▶ _PROBLEM DETAILS_
A verbatim restatement of the data, free of pictures, is what you should output.

▶ _DATA SHOWN_
****************************************

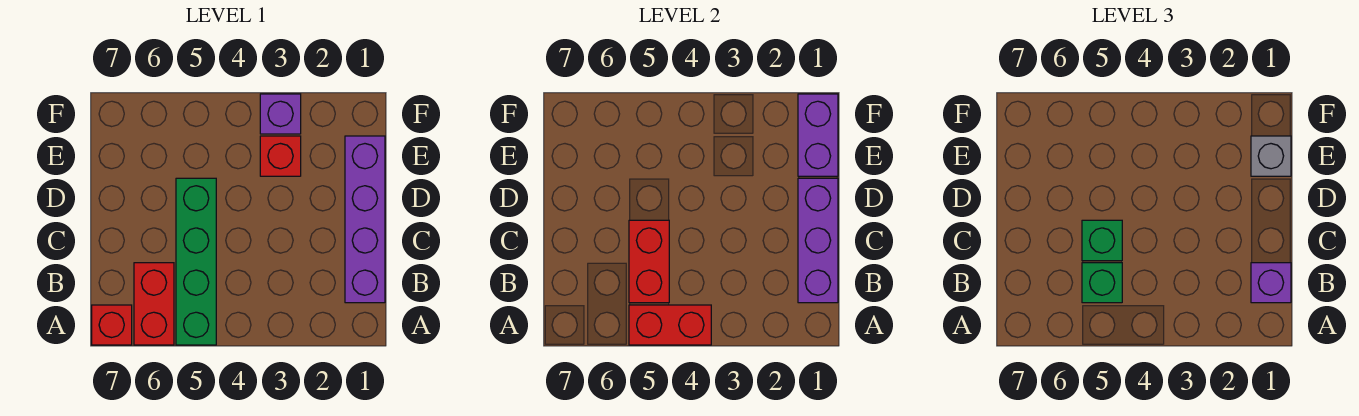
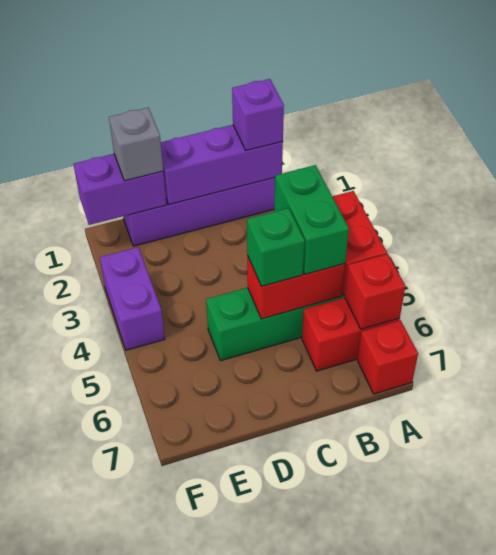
green brick B5 level 3 -> green brick B4:B5 level 3
red brick E3 level 1 -> red brick A6 level 2
purple brick F3 level 1 -> purple brick F3:F4 level 1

****************************************

▶ _RESPONSE BOX_
green brick B5 level 3 -> green brick B4:B5 level 3
red brick E3 level 1 -> red brick A6 level 2
purple brick F3 level 1 -> purple brick F3:F4 level 1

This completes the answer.